Below this line is a set of entries; quote exactly the lines from the line that contains "black jar: 5 -> 3" to the line that contains "white pan: 5 -> 6", both lines included.

*Exercise data*.
◆ ◆ ◆ ◆

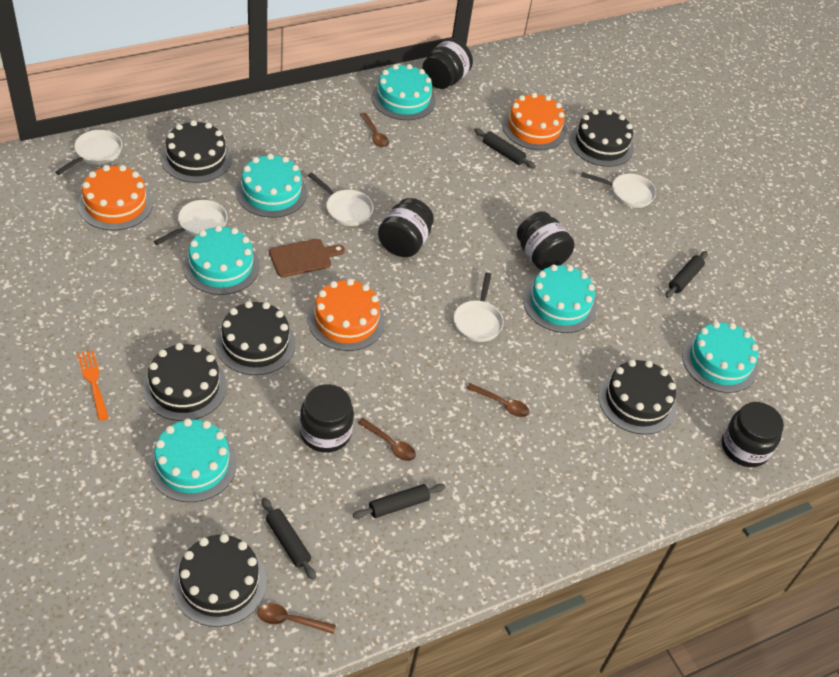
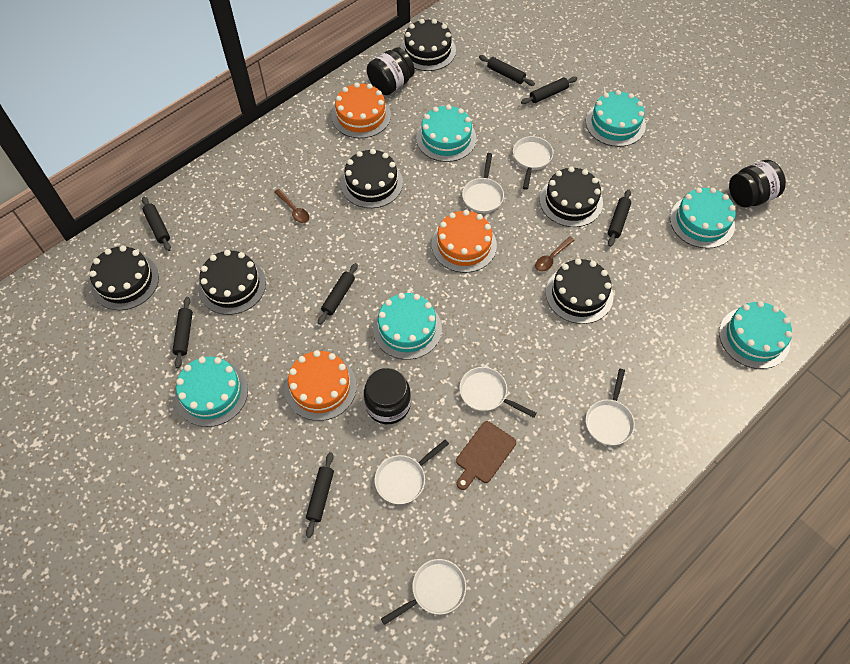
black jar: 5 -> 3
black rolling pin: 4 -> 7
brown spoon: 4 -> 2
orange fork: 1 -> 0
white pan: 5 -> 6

◆ ◆ ◆ ◆

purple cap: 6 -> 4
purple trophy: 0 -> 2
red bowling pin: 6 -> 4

◆ ◆ ◆ ◆

*Exercise solution*.
black jar: 5 -> 3
black rolling pin: 4 -> 7
brown spoon: 4 -> 2
orange fork: 1 -> 0
white pan: 5 -> 6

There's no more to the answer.